What is required — Reproduce the data that follows character for character, but omit its pictures.

Collected data —

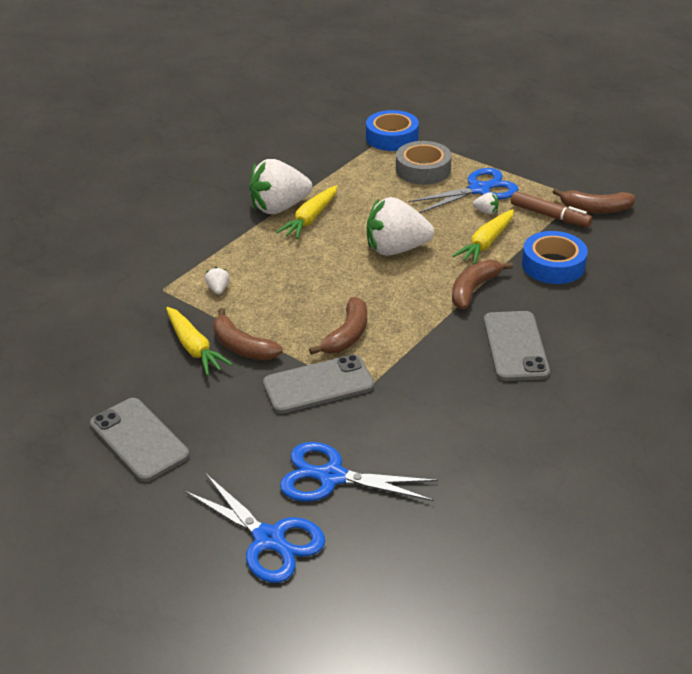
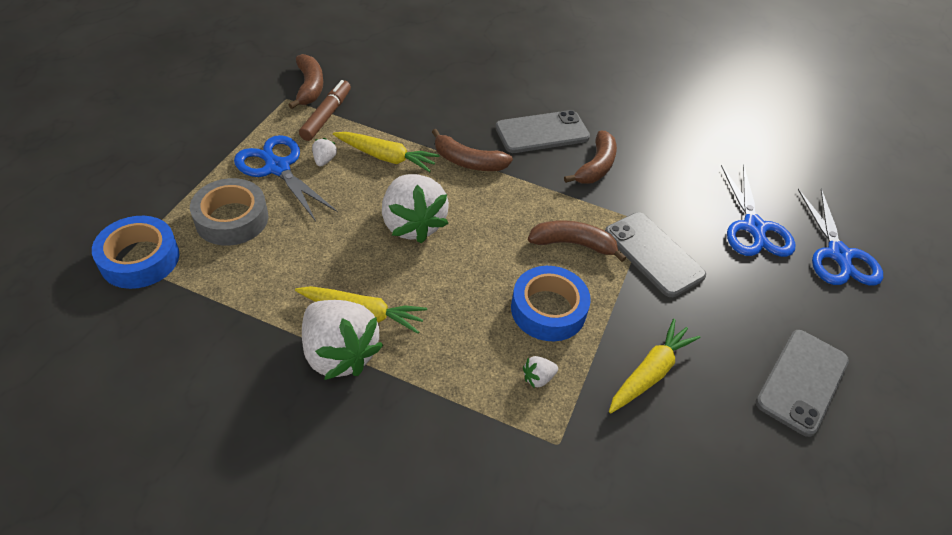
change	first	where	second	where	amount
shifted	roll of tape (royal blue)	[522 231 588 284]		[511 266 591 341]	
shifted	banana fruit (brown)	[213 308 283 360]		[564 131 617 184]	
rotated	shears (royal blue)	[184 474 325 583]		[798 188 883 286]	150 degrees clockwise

Exercise output —
change	first	where	second	where	amount
shifted	roll of tape (royal blue)	[522 231 588 284]		[511 266 591 341]	
shifted	banana fruit (brown)	[213 308 283 360]		[564 131 617 184]	
rotated	shears (royal blue)	[184 474 325 583]		[798 188 883 286]	150 degrees clockwise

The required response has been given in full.